+++ Data supplied +++
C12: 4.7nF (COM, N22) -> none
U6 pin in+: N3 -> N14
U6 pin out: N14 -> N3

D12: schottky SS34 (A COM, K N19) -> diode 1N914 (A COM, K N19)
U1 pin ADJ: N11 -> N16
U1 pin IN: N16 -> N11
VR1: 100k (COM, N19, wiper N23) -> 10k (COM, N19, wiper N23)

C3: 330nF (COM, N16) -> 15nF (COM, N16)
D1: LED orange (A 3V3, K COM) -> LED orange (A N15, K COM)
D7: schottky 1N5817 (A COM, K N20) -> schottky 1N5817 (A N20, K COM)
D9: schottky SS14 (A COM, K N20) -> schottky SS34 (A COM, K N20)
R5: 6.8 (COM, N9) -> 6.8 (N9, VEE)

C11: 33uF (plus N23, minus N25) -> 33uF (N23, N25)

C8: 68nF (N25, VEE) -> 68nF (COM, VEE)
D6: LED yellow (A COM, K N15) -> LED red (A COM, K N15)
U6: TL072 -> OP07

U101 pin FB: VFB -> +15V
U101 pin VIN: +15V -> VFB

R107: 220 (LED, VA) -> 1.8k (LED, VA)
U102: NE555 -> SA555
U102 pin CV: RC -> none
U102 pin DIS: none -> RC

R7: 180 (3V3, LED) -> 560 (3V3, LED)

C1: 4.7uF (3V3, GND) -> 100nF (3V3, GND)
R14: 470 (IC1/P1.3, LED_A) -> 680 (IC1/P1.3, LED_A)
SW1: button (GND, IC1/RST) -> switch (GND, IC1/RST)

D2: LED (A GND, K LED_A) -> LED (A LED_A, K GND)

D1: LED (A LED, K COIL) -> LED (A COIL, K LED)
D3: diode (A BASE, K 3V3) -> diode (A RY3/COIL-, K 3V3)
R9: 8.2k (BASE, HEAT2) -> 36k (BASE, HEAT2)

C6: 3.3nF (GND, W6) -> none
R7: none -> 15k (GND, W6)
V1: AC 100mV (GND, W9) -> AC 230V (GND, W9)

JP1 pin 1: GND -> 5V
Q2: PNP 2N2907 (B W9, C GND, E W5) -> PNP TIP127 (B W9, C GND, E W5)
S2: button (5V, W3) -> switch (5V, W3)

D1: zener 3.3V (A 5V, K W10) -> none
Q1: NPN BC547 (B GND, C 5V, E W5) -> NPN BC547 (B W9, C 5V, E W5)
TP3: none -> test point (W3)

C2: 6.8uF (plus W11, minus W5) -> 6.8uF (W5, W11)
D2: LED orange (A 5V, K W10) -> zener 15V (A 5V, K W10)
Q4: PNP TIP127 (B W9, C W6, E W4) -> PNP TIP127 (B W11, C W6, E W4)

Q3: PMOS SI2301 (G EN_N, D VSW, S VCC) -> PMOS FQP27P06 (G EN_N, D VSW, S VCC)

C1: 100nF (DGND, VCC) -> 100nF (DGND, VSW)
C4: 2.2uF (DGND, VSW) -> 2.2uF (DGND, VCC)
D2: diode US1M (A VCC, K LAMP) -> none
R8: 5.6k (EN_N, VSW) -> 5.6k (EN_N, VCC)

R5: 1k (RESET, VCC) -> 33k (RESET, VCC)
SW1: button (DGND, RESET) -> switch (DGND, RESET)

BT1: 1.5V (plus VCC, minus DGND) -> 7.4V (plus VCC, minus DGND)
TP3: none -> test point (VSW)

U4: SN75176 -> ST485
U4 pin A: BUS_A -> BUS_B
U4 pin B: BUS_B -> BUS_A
+++
• **What the exercise asks**
Output each line of the material above with no deviation.

• **Answer space**
C12: 4.7nF (COM, N22) -> none
U6 pin in+: N3 -> N14
U6 pin out: N14 -> N3

D12: schottky SS34 (A COM, K N19) -> diode 1N914 (A COM, K N19)
U1 pin ADJ: N11 -> N16
U1 pin IN: N16 -> N11
VR1: 100k (COM, N19, wiper N23) -> 10k (COM, N19, wiper N23)

C3: 330nF (COM, N16) -> 15nF (COM, N16)
D1: LED orange (A 3V3, K COM) -> LED orange (A N15, K COM)
D7: schottky 1N5817 (A COM, K N20) -> schottky 1N5817 (A N20, K COM)
D9: schottky SS14 (A COM, K N20) -> schottky SS34 (A COM, K N20)
R5: 6.8 (COM, N9) -> 6.8 (N9, VEE)

C11: 33uF (plus N23, minus N25) -> 33uF (N23, N25)

C8: 68nF (N25, VEE) -> 68nF (COM, VEE)
D6: LED yellow (A COM, K N15) -> LED red (A COM, K N15)
U6: TL072 -> OP07

U101 pin FB: VFB -> +15V
U101 pin VIN: +15V -> VFB

R107: 220 (LED, VA) -> 1.8k (LED, VA)
U102: NE555 -> SA555
U102 pin CV: RC -> none
U102 pin DIS: none -> RC

R7: 180 (3V3, LED) -> 560 (3V3, LED)

C1: 4.7uF (3V3, GND) -> 100nF (3V3, GND)
R14: 470 (IC1/P1.3, LED_A) -> 680 (IC1/P1.3, LED_A)
SW1: button (GND, IC1/RST) -> switch (GND, IC1/RST)

D2: LED (A GND, K LED_A) -> LED (A LED_A, K GND)

D1: LED (A LED, K COIL) -> LED (A COIL, K LED)
D3: diode (A BASE, K 3V3) -> diode (A RY3/COIL-, K 3V3)
R9: 8.2k (BASE, HEAT2) -> 36k (BASE, HEAT2)

C6: 3.3nF (GND, W6) -> none
R7: none -> 15k (GND, W6)
V1: AC 100mV (GND, W9) -> AC 230V (GND, W9)

JP1 pin 1: GND -> 5V
Q2: PNP 2N2907 (B W9, C GND, E W5) -> PNP TIP127 (B W9, C GND, E W5)
S2: button (5V, W3) -> switch (5V, W3)

D1: zener 3.3V (A 5V, K W10) -> none
Q1: NPN BC547 (B GND, C 5V, E W5) -> NPN BC547 (B W9, C 5V, E W5)
TP3: none -> test point (W3)

C2: 6.8uF (plus W11, minus W5) -> 6.8uF (W5, W11)
D2: LED orange (A 5V, K W10) -> zener 15V (A 5V, K W10)
Q4: PNP TIP127 (B W9, C W6, E W4) -> PNP TIP127 (B W11, C W6, E W4)

Q3: PMOS SI2301 (G EN_N, D VSW, S VCC) -> PMOS FQP27P06 (G EN_N, D VSW, S VCC)

C1: 100nF (DGND, VCC) -> 100nF (DGND, VSW)
C4: 2.2uF (DGND, VSW) -> 2.2uF (DGND, VCC)
D2: diode US1M (A VCC, K LAMP) -> none
R8: 5.6k (EN_N, VSW) -> 5.6k (EN_N, VCC)

R5: 1k (RESET, VCC) -> 33k (RESET, VCC)
SW1: button (DGND, RESET) -> switch (DGND, RESET)

BT1: 1.5V (plus VCC, minus DGND) -> 7.4V (plus VCC, minus DGND)
TP3: none -> test point (VSW)

U4: SN75176 -> ST485
U4 pin A: BUS_A -> BUS_B
U4 pin B: BUS_B -> BUS_A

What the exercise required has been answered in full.